§ **WHAT YOU HAVE TO DO**
Return a copy of every line in the data below that contains "grey".

[Image change detection data]
== Segment start ==
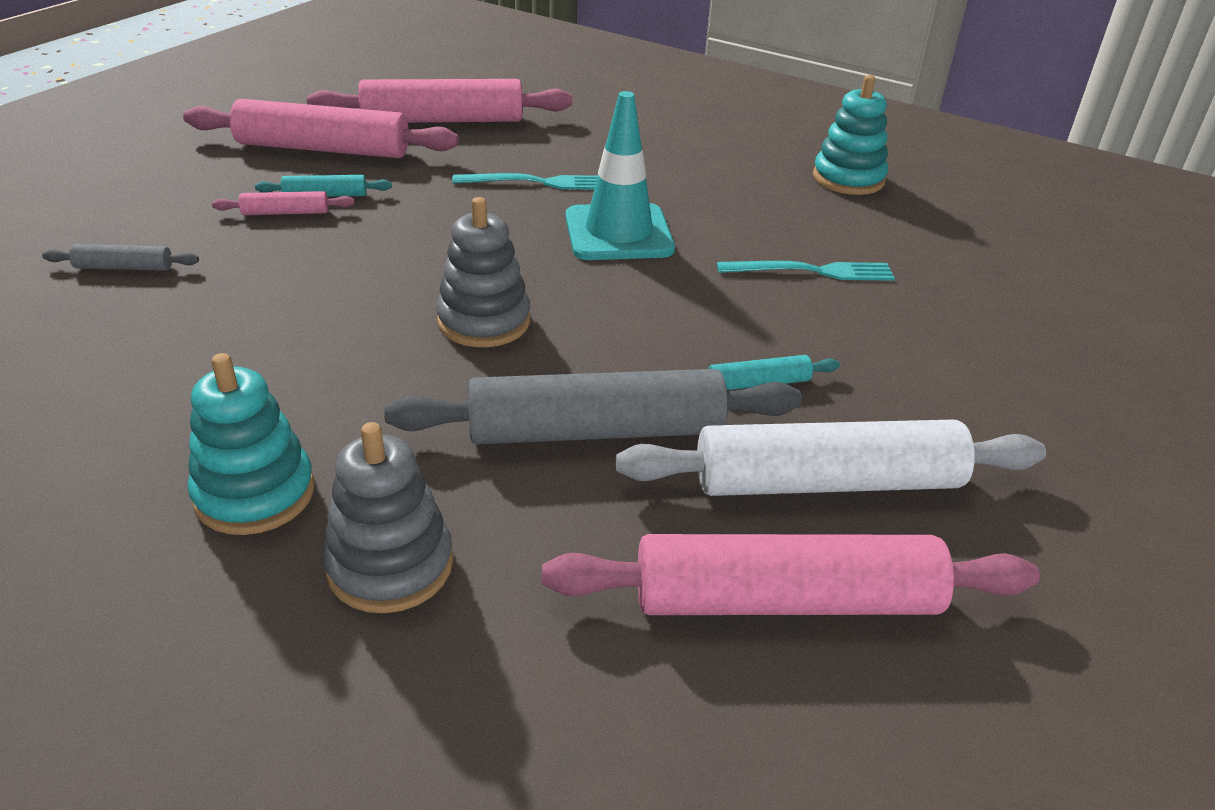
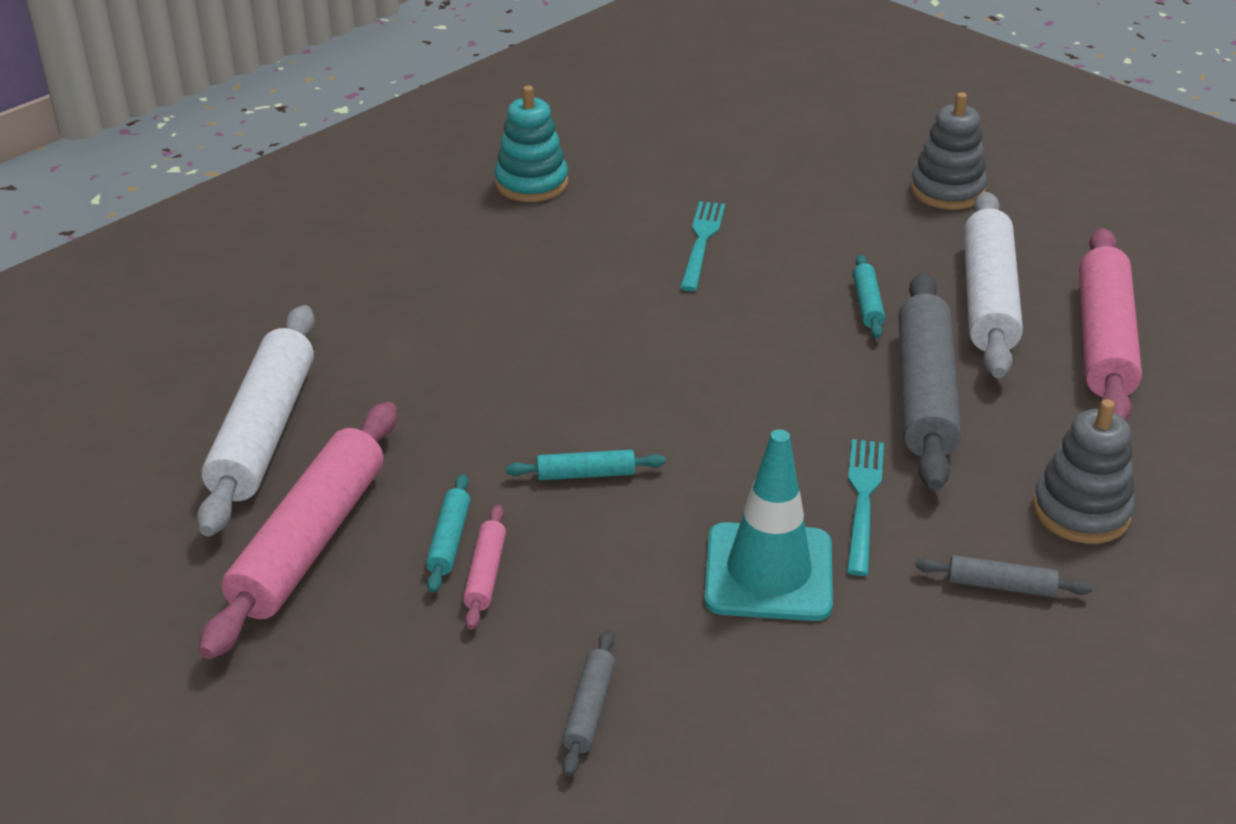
camera: 75 degrees left, 0 degrees up
(255, 494) = (1000, 585): turquoise stacking toy -> grey rolling pin
(414, 242) = (585, 474): none -> turquoise rolling pin
(443, 120) = (264, 432): pink rolling pin -> white rolling pin
(484, 321) = (753, 438): grey stacking toy -> grey stacking toy (947, 191)
(538, 182) = (472, 375): turquoise fork -> turquoise fork (863, 500)
(618, 233) = (603, 336): turquoise traffic cone -> turquoise traffic cone (768, 572)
== Segment end ==
§ **ANSWER TO THIS PROBLEM**
(255, 494) = (1000, 585): turquoise stacking toy -> grey rolling pin
(484, 321) = (753, 438): grey stacking toy -> grey stacking toy (947, 191)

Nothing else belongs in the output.